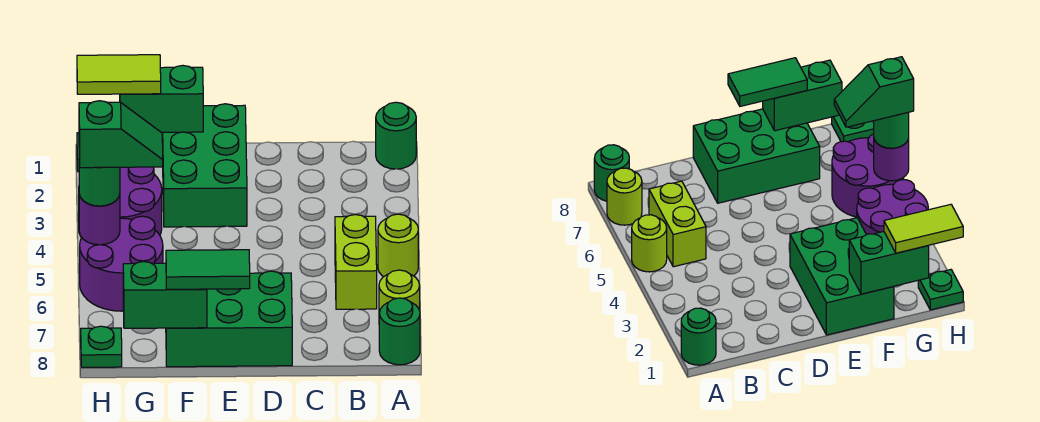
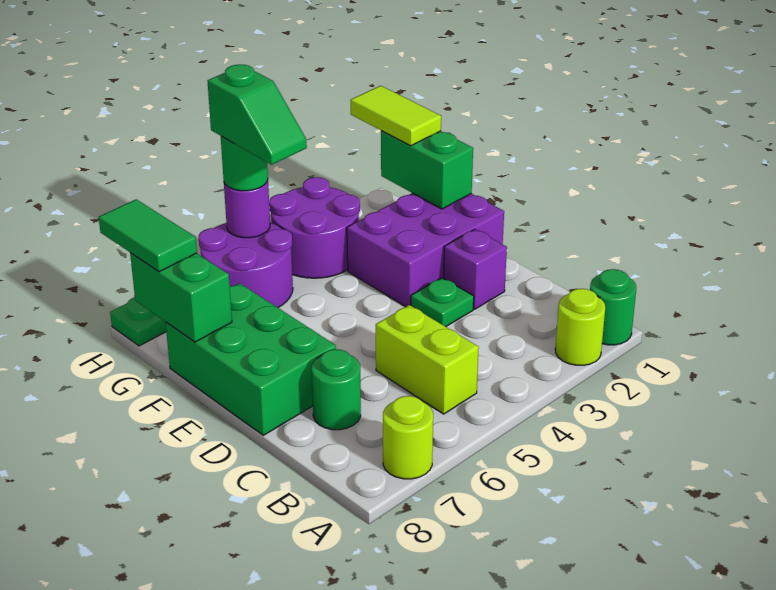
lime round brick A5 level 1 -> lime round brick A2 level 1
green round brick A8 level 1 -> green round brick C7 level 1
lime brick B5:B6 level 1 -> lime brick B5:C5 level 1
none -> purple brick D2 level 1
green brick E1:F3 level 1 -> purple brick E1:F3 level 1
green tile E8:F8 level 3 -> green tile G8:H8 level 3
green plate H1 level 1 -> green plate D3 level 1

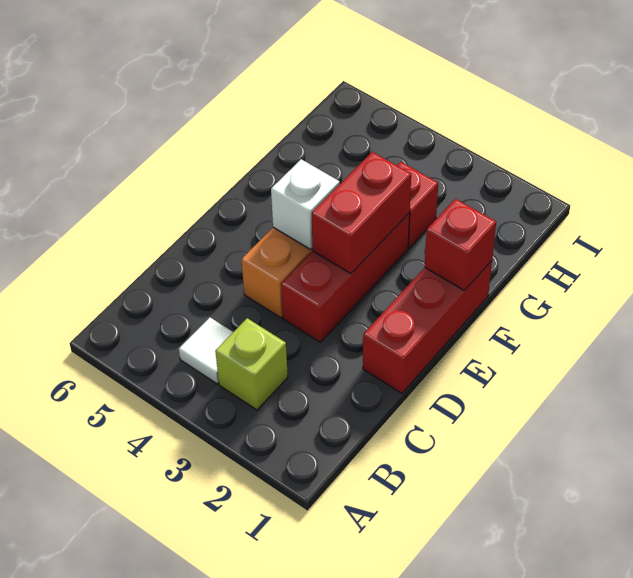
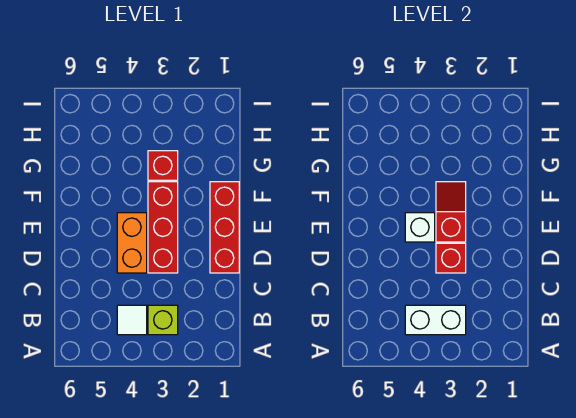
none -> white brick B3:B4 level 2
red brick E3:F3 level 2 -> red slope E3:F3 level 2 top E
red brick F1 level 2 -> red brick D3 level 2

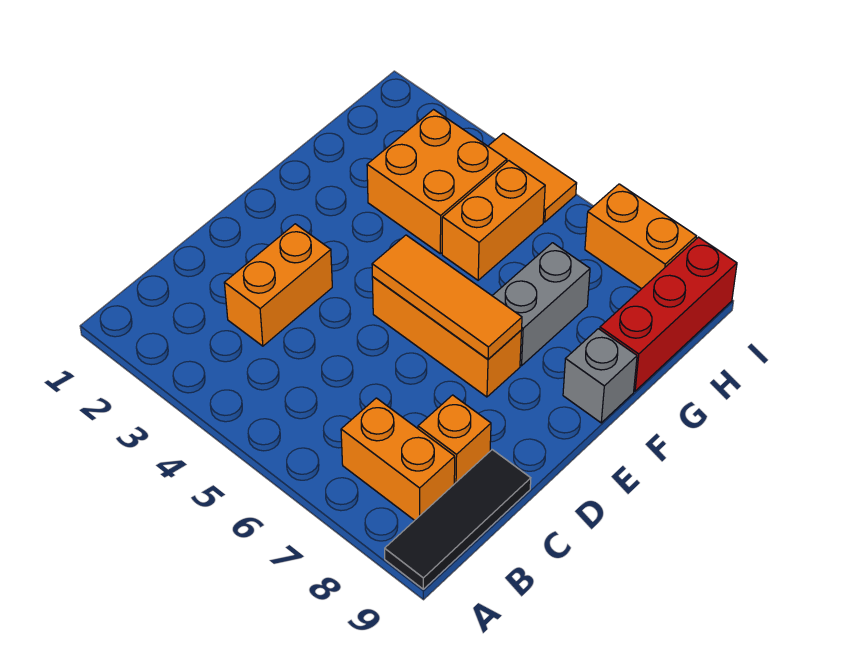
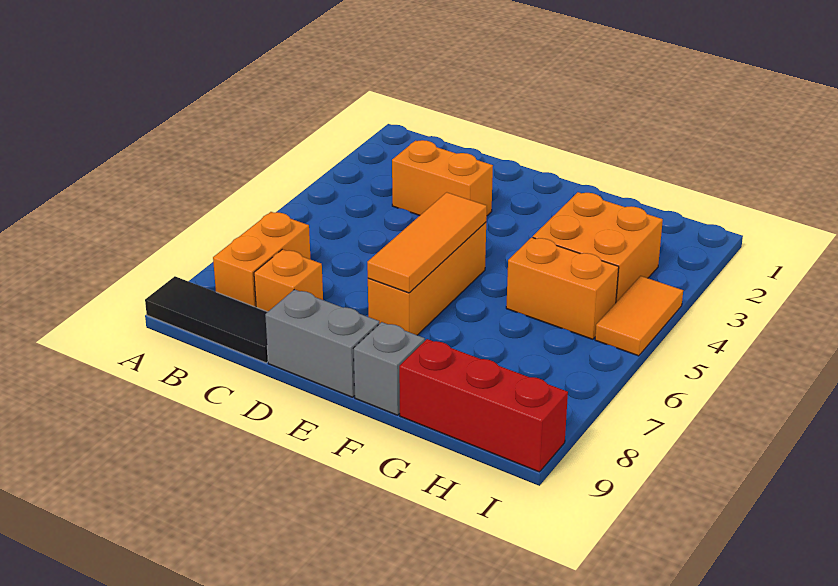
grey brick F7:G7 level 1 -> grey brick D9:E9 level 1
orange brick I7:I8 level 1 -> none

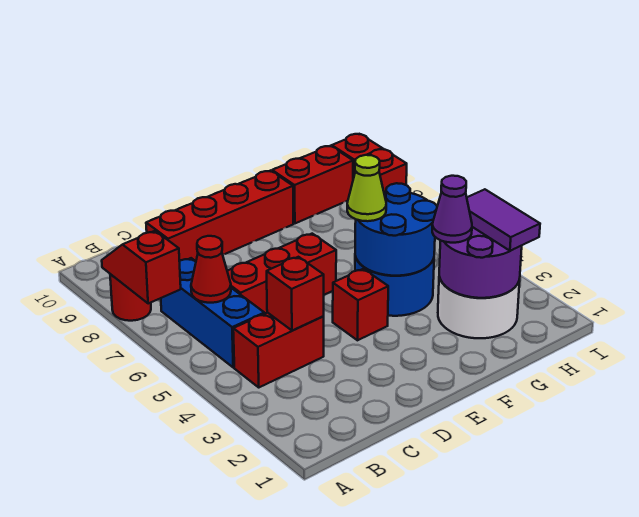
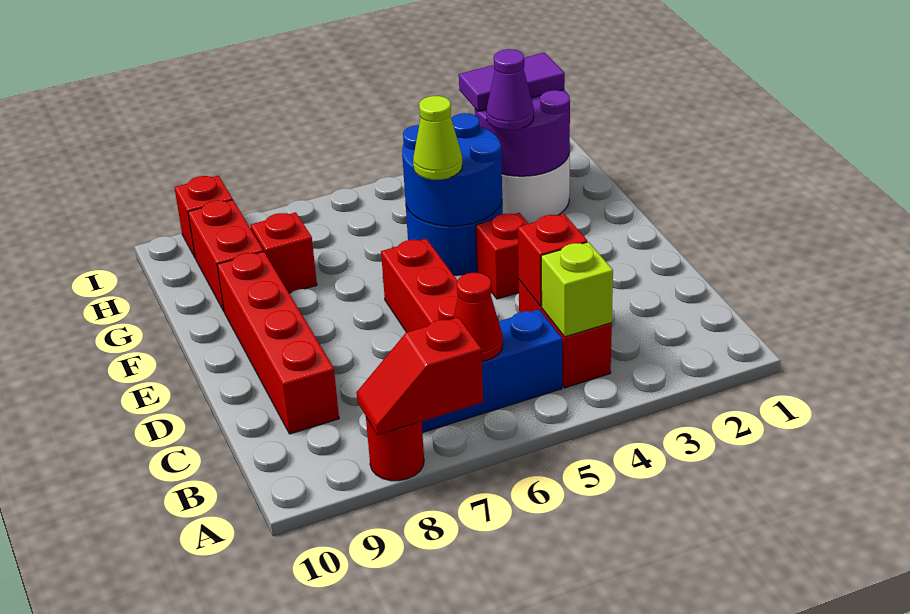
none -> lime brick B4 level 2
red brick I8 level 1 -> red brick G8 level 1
---+---
### Exercise
Give only how many lines above hold "green".

### Reply to the exercise
4